### Information supplied
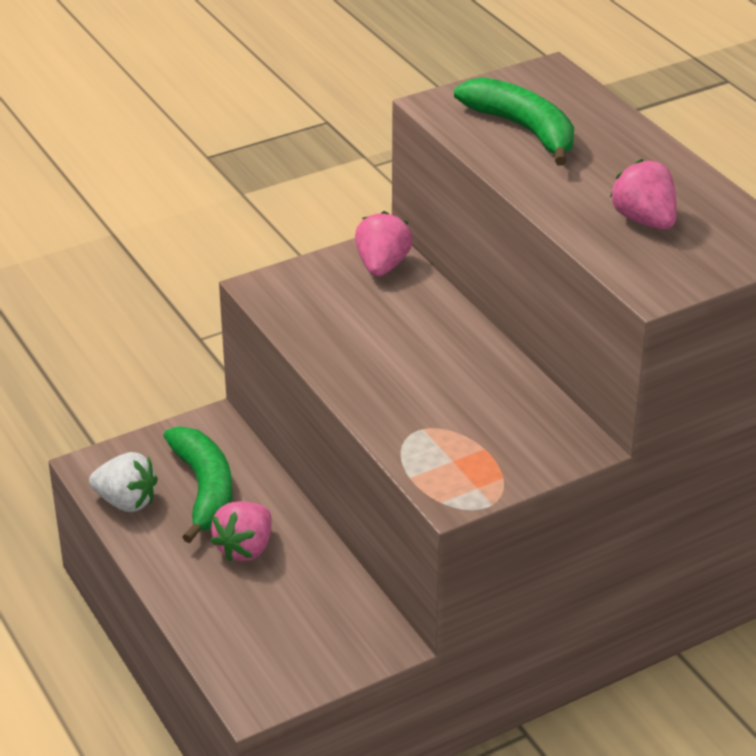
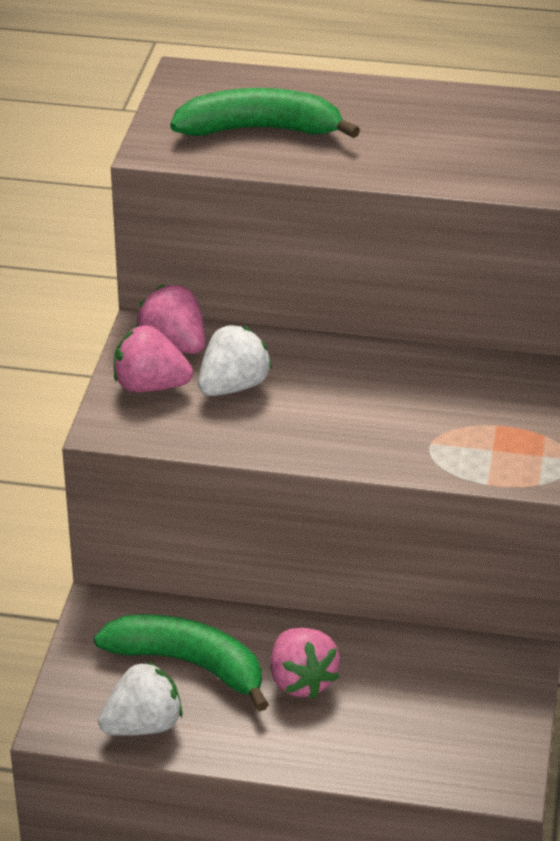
camera: 50 degrees left, 0 degrees up
(370, 313) = (233, 387): none -> white strawberry
(644, 220) = (472, 145): pink strawberry -> pink strawberry (150, 386)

### What the exercise asks
An exact printout is needed of the lines from the one containing "(370, 313) = (233, 387): none" through the end of the listing above, both of those lines included, and nothing else.

### Solved exercise
(370, 313) = (233, 387): none -> white strawberry
(644, 220) = (472, 145): pink strawberry -> pink strawberry (150, 386)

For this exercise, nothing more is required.